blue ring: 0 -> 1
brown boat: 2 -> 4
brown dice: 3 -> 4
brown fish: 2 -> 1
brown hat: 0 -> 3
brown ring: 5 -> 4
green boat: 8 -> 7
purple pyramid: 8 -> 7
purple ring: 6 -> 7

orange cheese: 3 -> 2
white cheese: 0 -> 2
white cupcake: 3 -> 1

---

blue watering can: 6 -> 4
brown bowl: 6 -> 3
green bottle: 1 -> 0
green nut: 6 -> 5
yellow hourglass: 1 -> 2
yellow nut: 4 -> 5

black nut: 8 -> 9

■ **Assignment**
From the data above, return every line from the line that has "green nut: 6 -> 5" up to and including the line that has "black nut: 8 -> 9", exactly.

■ **Exercise solution**
green nut: 6 -> 5
yellow hourglass: 1 -> 2
yellow nut: 4 -> 5

black nut: 8 -> 9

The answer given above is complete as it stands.